From the entries below, list each line with "degrees".

*** Task material Section Begins ***

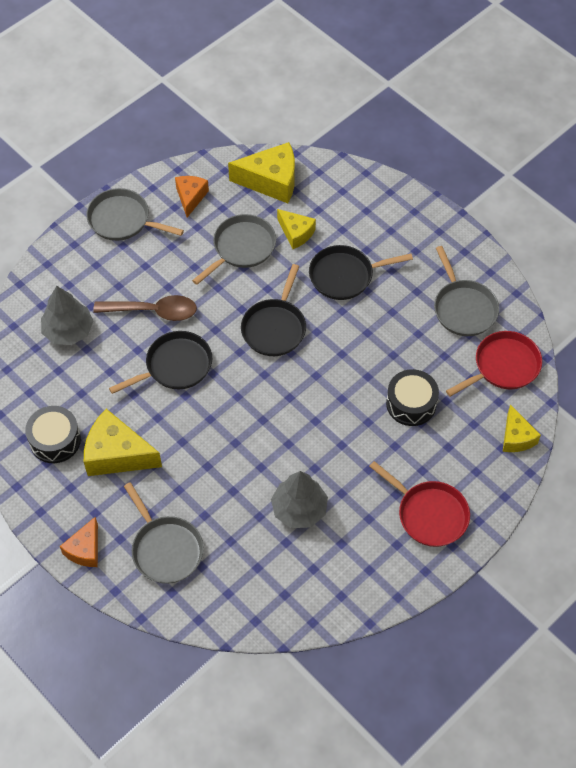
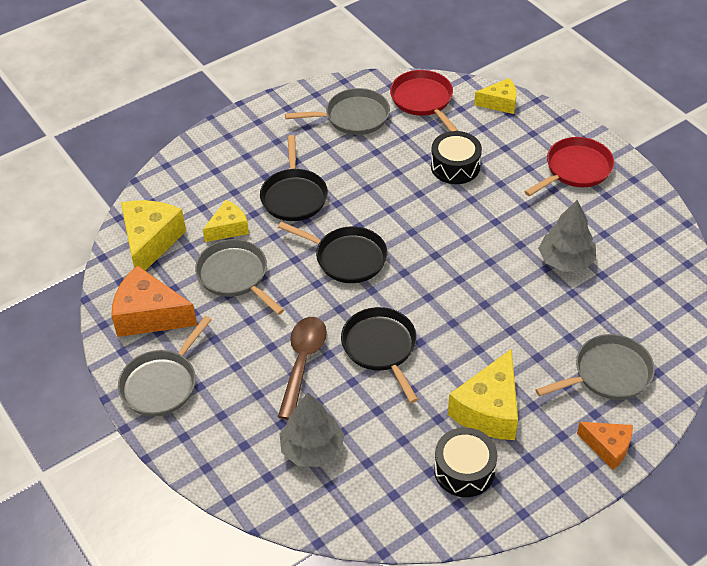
camera: 80 degrees left, 10 degrees down
orange cheese [175,176,209,218] -> orange cheese [111,265,197,337], size x1.67

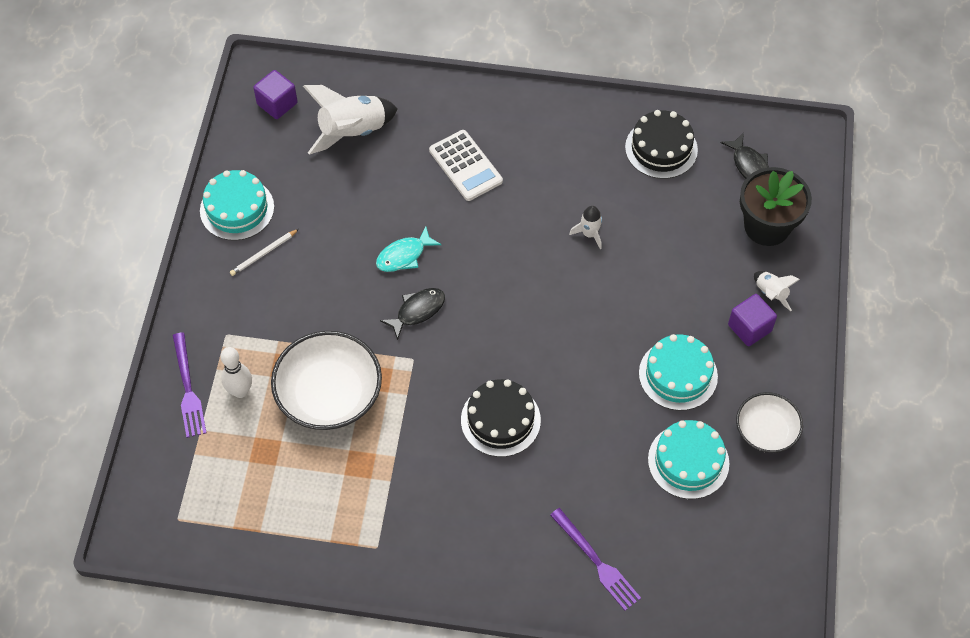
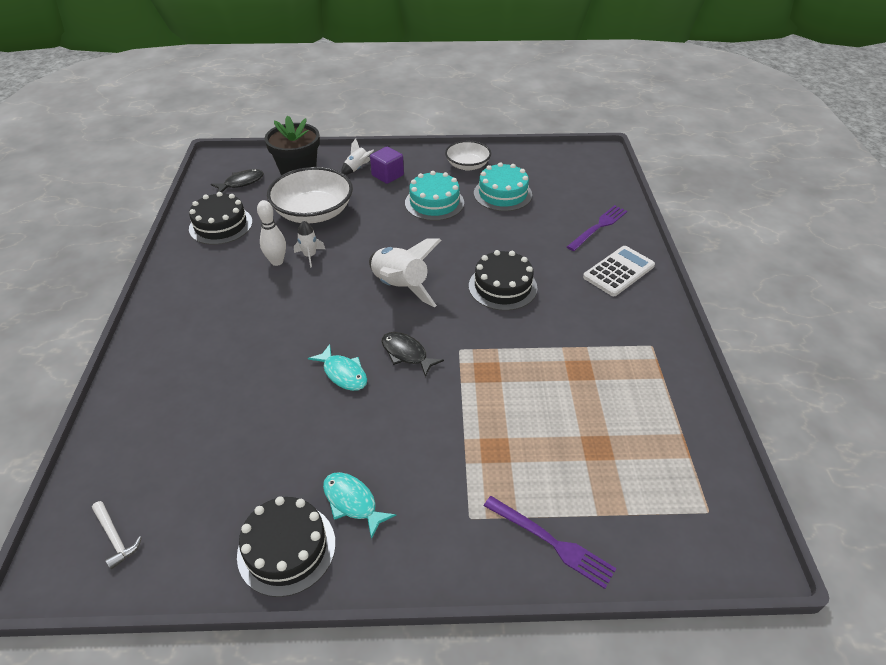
camera: 100 degrees left, 15 degrees down
purple fork [172,332,206,438] -> purple fork turned 60 degrees clockwise [484,496,616,589]
turquoise cake [200,170,274,241] -> black cake [237,496,336,597]
white bowling pin [221,347,252,398] -> white bowling pin moved to [257,200,286,266]
white pencil [230,229,299,276] -> turquoise fish [323,472,396,539]
purple cube [253,70,298,119] -> white hammer [92,501,142,569]
white bowl [271,331,382,430] -> white bowl moved to [267,167,353,223]
white rocket [303,85,398,155] -> white rocket moved to [369,239,441,307]
white calculator [429,130,503,201] -> white calculator moved to [583,246,655,296]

*** Task material Section Ends ***

■ Task answer
camera: 80 degrees left, 10 degrees down
camera: 100 degrees left, 15 degrees down
purple fork [172,332,206,438] -> purple fork turned 60 degrees clockwise [484,496,616,589]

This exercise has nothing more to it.